Source information >>
==============================
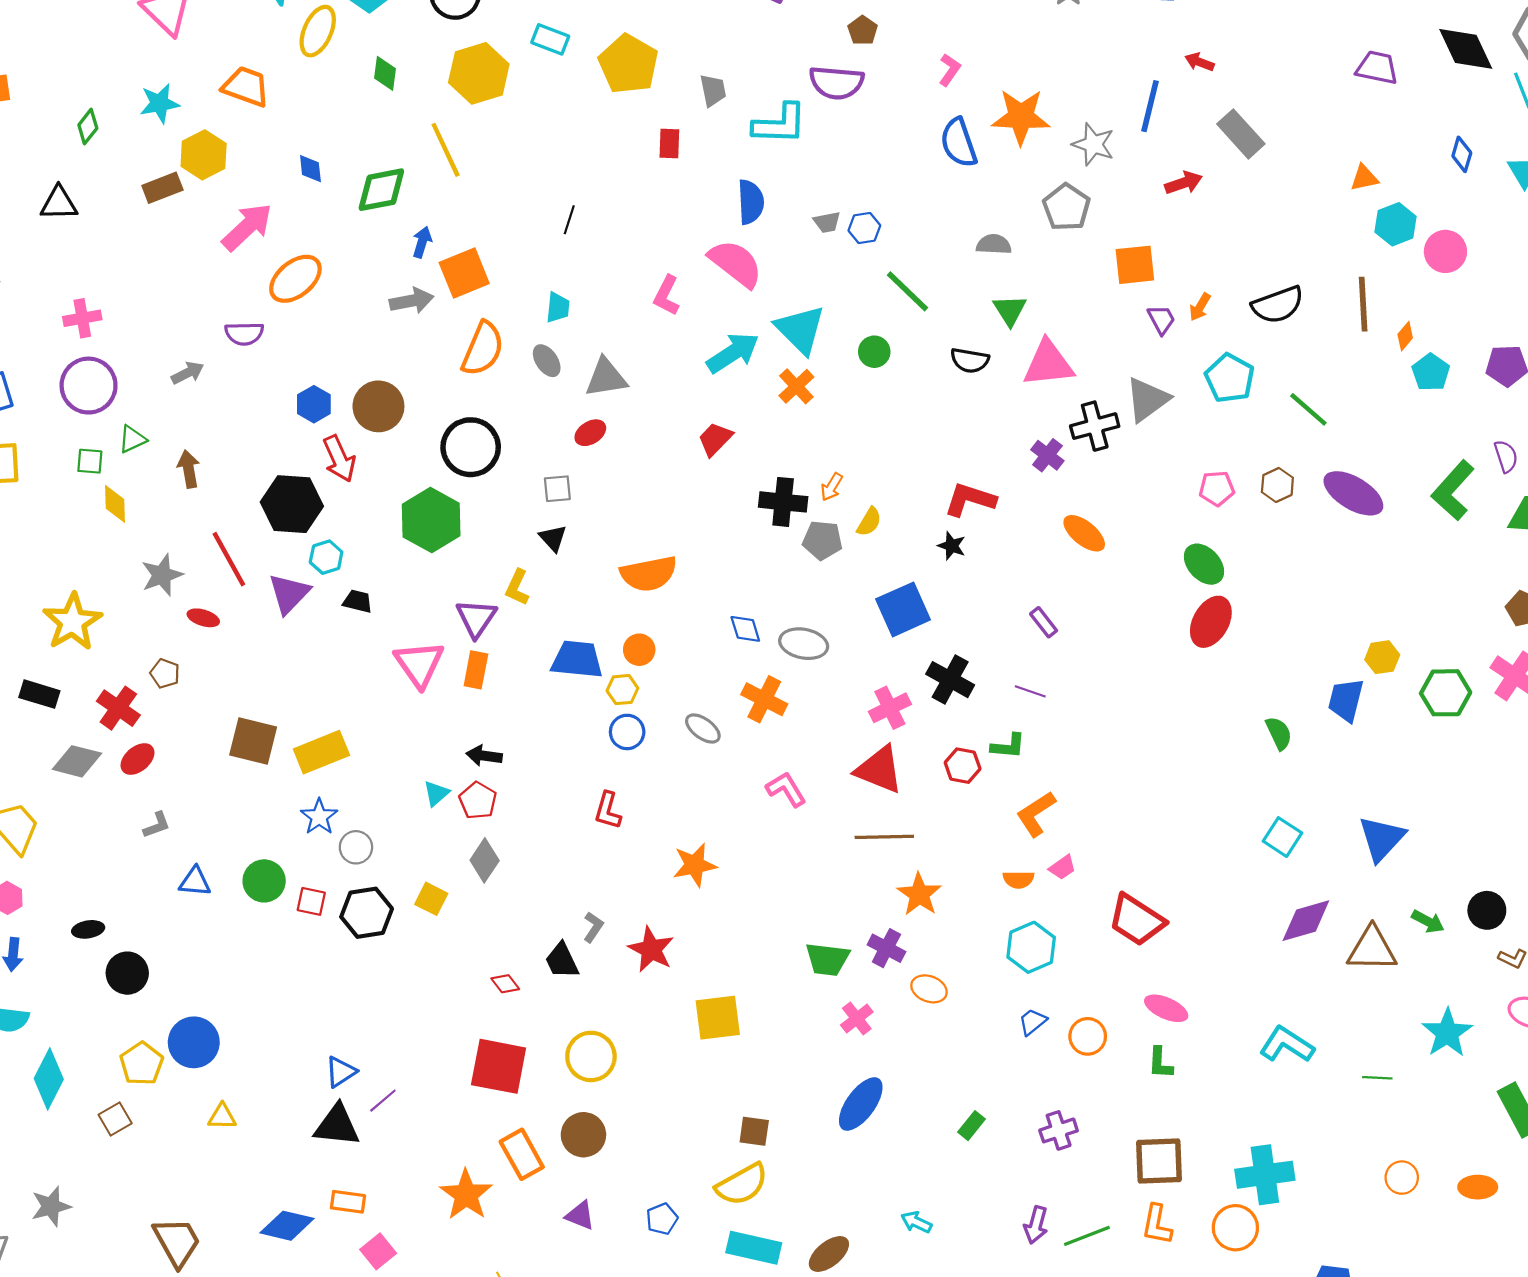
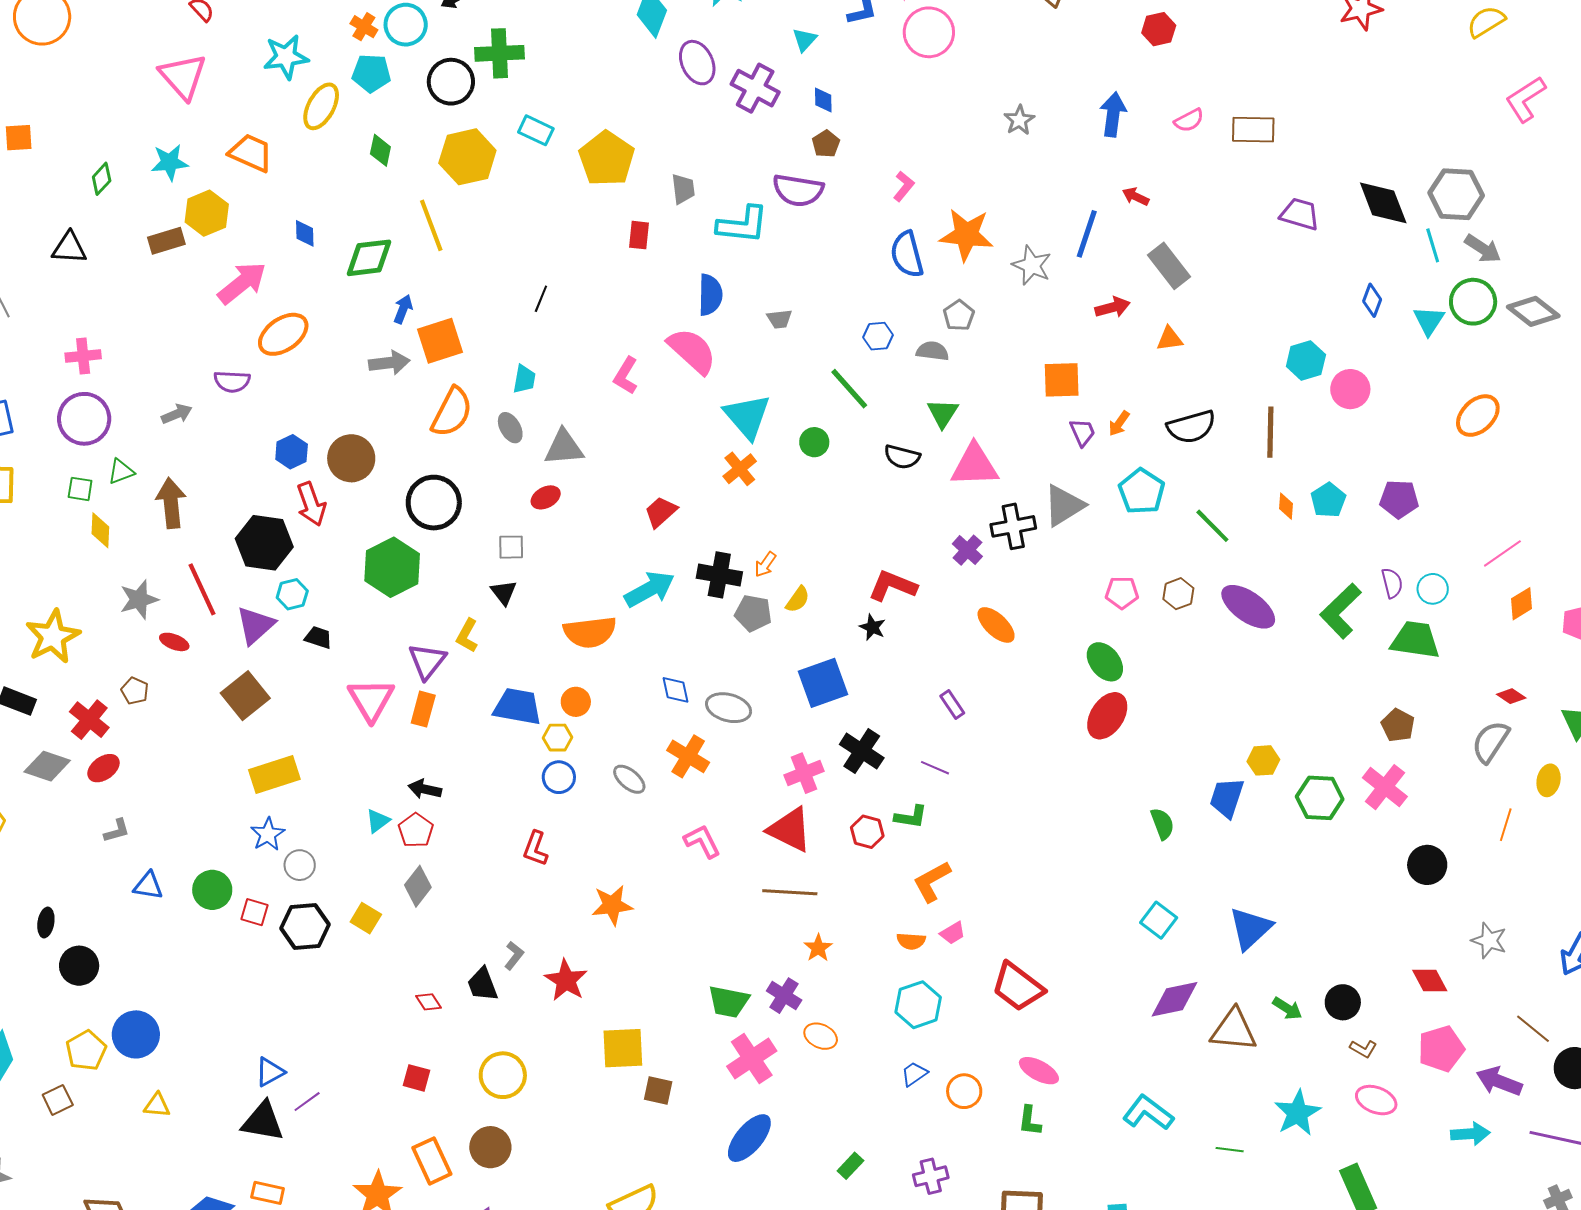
orange triangle: (1364, 178) -> (1170, 339), moved
gray pentagon: (1066, 207) -> (959, 315), moved, size x0.7
blue hexagon: (864, 228) -> (878, 336), moved
orange diamond: (1405, 336) -> (1286, 506), moved, turned -40
cyan arrow: (733, 353) -> (650, 589), moved
brown arrow: (189, 469) -> (171, 503), size x1.4
brown square: (253, 741) -> (245, 696), moved, turned 33
orange star: (919, 894) -> (818, 948), size x0.7
black ellipse: (88, 929) -> (46, 922), turned -76
pink cross: (857, 1018) -> (752, 1059), size x1.6
red square: (499, 1066) -> (417, 1078), size x0.5
brown square: (754, 1131) -> (658, 1091), moved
==============================
Your reply should be one number: how many lines in the listing hold the word "turned".

Response to this exercise >> 3